Dataset entries:
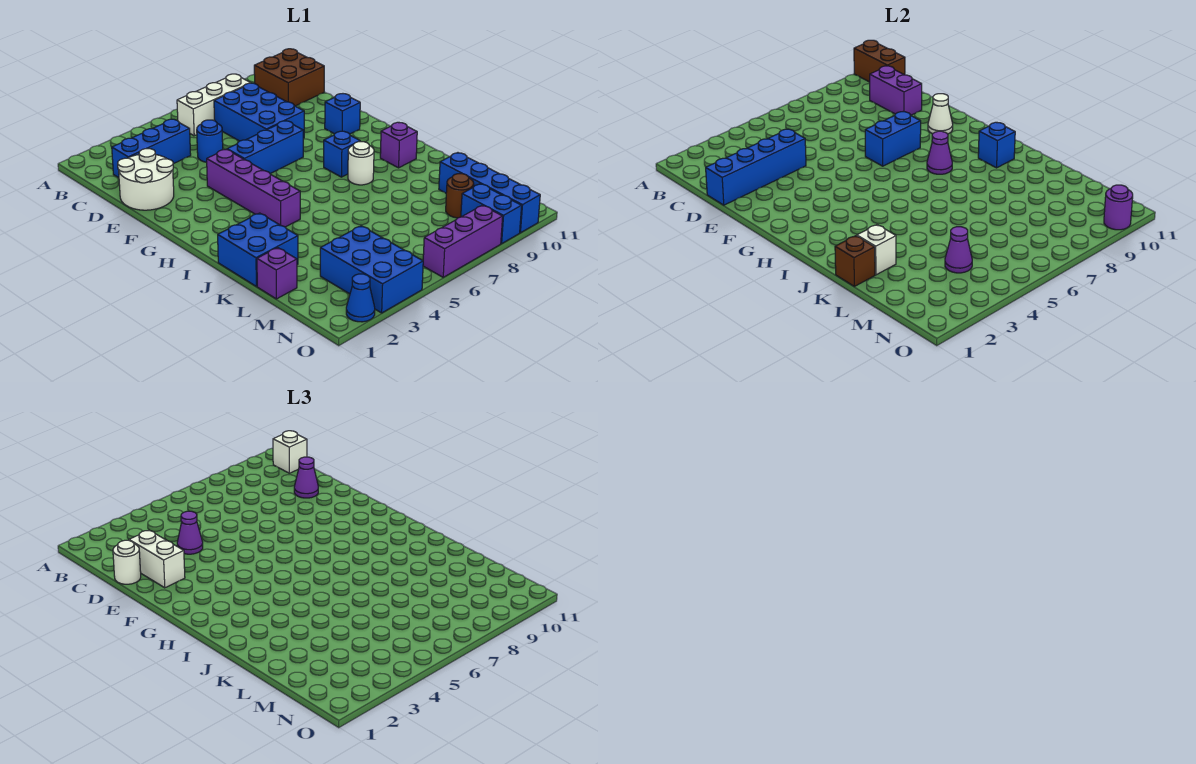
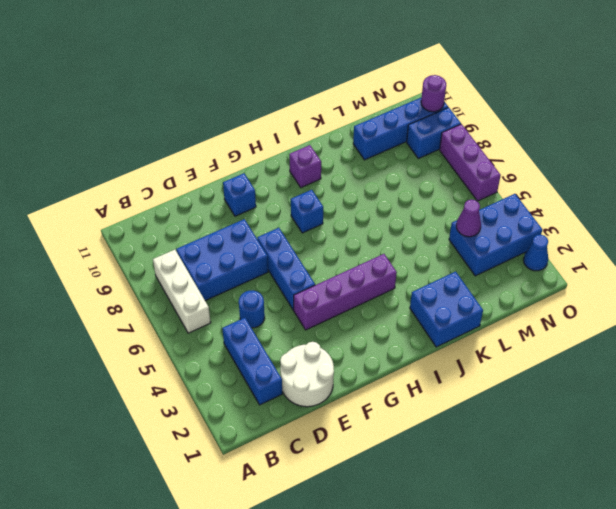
none -> brown brick B10:C11 level 1
none -> white round brick I8 level 1
none -> purple brick L1 level 1
none -> brown round brick M9 level 1

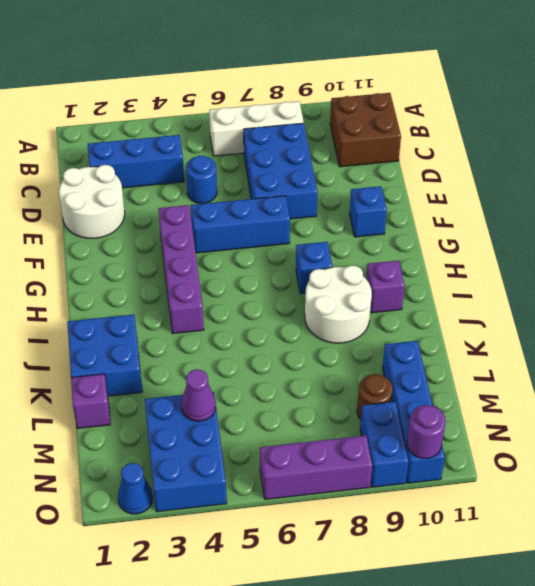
white round brick I8:J9 level 1 -> white round brick I8 level 1
none -> brown brick A11:B11 level 2
none -> purple brick C10:D10 level 2
none -> blue brick D1:D4 level 2
none -> blue brick F7:F8 level 2

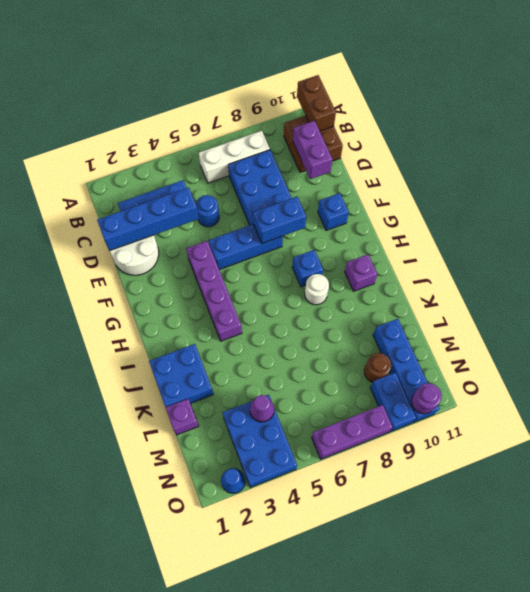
none -> white cone F10 level 2
none -> purple cone H8 level 2
none -> blue brick I10 level 2
none -> brown brick K1 level 2

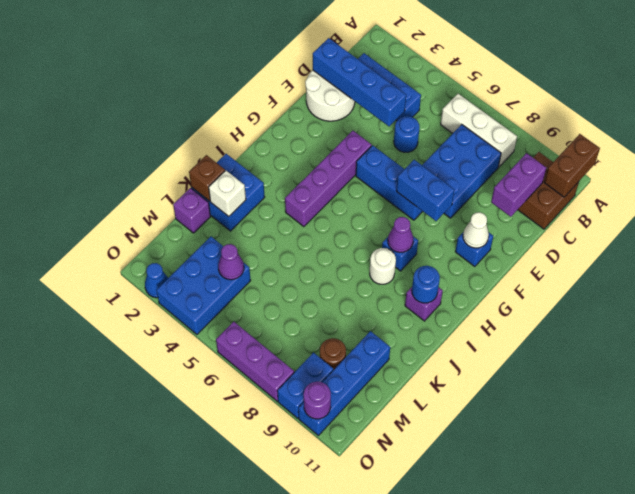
blue round brick I10 level 2 -> blue brick I10 level 2
none -> white brick B11 level 3
none -> white round brick D1 level 3
none -> white brick D2:E2 level 3
none -> purple cone D4 level 3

Your instructions: There should be an exact restatement of the lines from the line with "none -> blue brick I10 level 2" through the last line of the entries above, and no pictures in it.

Response area:
none -> blue brick I10 level 2
none -> brown brick K1 level 2

blue round brick I10 level 2 -> blue brick I10 level 2
none -> white brick B11 level 3
none -> white round brick D1 level 3
none -> white brick D2:E2 level 3
none -> purple cone D4 level 3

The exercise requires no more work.